Dataset entries:
• • • • • • •
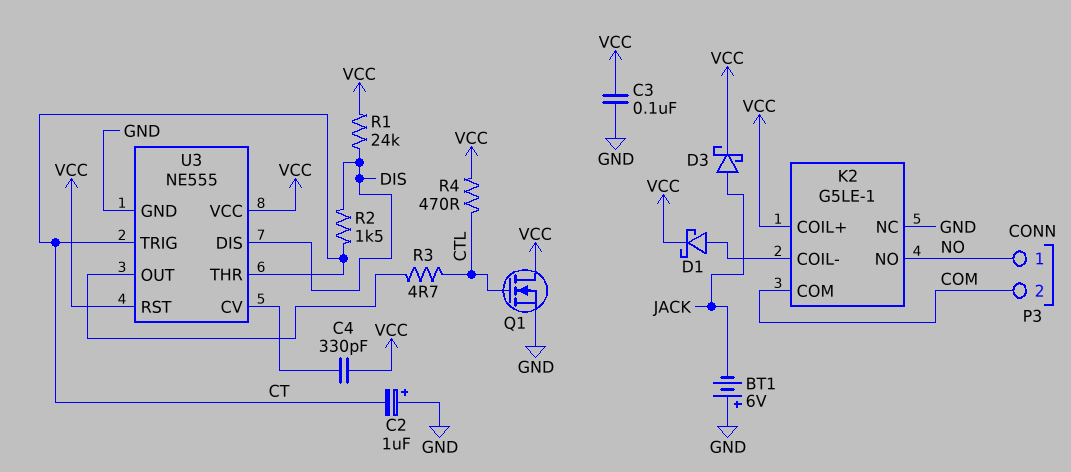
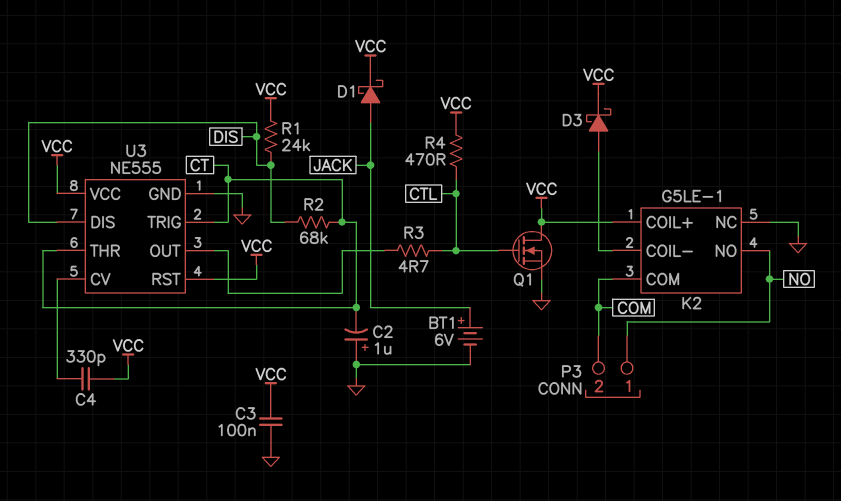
BT1: 6V (plus GND, minus JACK) -> 6V (plus JACK, minus GND)
D1: schottky (A K2/COIL-, K VCC) -> schottky (A JACK, K VCC)
D3: schottky (A JACK, K VCC) -> schottky (A K2/COIL-, K VCC)
R2: 1.5k (CT, DIS) -> 68k (CT, DIS)

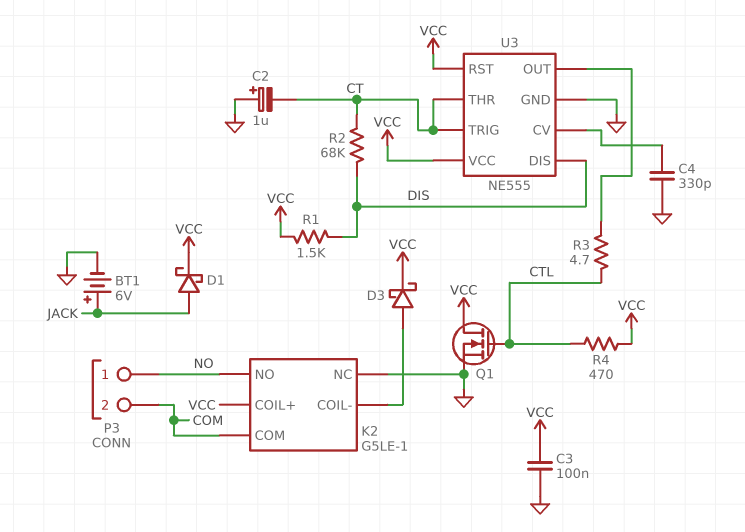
C4: 330pF (U3/CV, VCC) -> 330pF (GND, U3/CV)
R1: 24k (DIS, VCC) -> 1.5k (DIS, VCC)

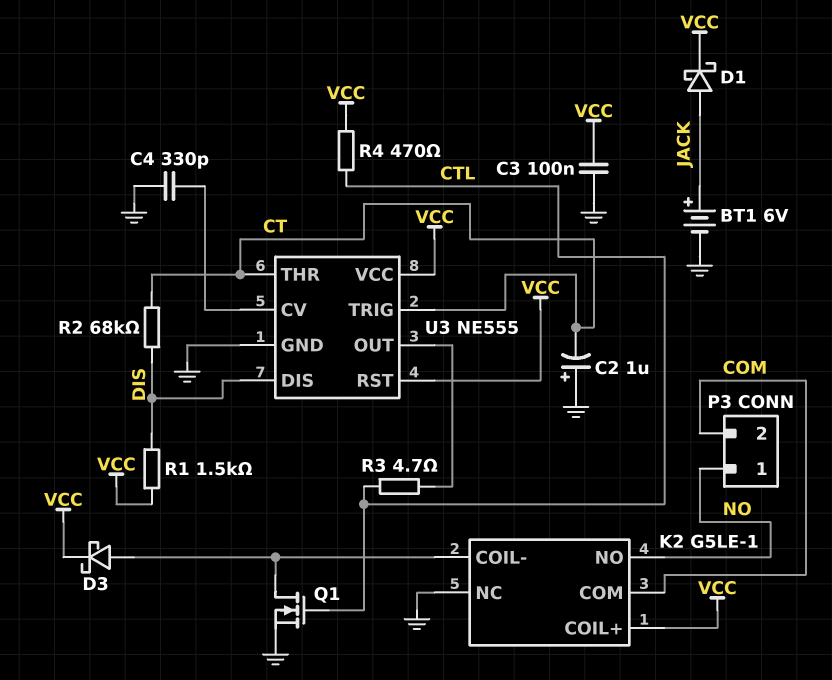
Q1: NMOS (G CTL, D VCC, S GND) -> NMOS (G CTL, D K2/COIL-, S GND)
• • • • • • •
__What the task asks__: With "COIL" as the string to find, copy every line of the records that holds it.

__Response below__:
D1: schottky (A K2/COIL-, K VCC) -> schottky (A JACK, K VCC)
D3: schottky (A JACK, K VCC) -> schottky (A K2/COIL-, K VCC)
Q1: NMOS (G CTL, D VCC, S GND) -> NMOS (G CTL, D K2/COIL-, S GND)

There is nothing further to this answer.